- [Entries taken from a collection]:
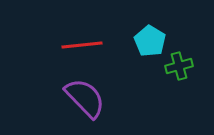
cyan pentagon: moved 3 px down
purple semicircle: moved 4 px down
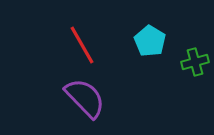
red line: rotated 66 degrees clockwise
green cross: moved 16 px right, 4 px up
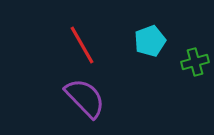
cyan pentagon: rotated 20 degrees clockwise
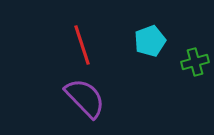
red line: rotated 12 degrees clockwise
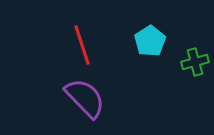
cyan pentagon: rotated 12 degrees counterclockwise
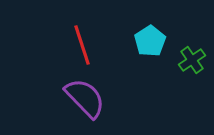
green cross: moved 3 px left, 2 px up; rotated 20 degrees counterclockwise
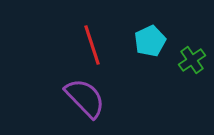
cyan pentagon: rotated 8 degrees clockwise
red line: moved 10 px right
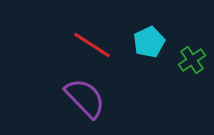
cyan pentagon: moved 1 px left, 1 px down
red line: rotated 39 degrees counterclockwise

- [Stated problem]: Retype every line of the item above word for word, omitting the picture lines.

- [Finished task]:
cyan pentagon: moved 3 px down
purple semicircle: moved 4 px down
red line: rotated 66 degrees clockwise
green cross: moved 16 px right, 4 px up
cyan pentagon: rotated 20 degrees clockwise
red line: rotated 12 degrees clockwise
cyan pentagon: rotated 12 degrees counterclockwise
green cross: moved 3 px left, 2 px up; rotated 20 degrees counterclockwise
cyan pentagon: rotated 8 degrees clockwise
red line: moved 10 px right
cyan pentagon: moved 1 px left, 1 px down
red line: rotated 39 degrees counterclockwise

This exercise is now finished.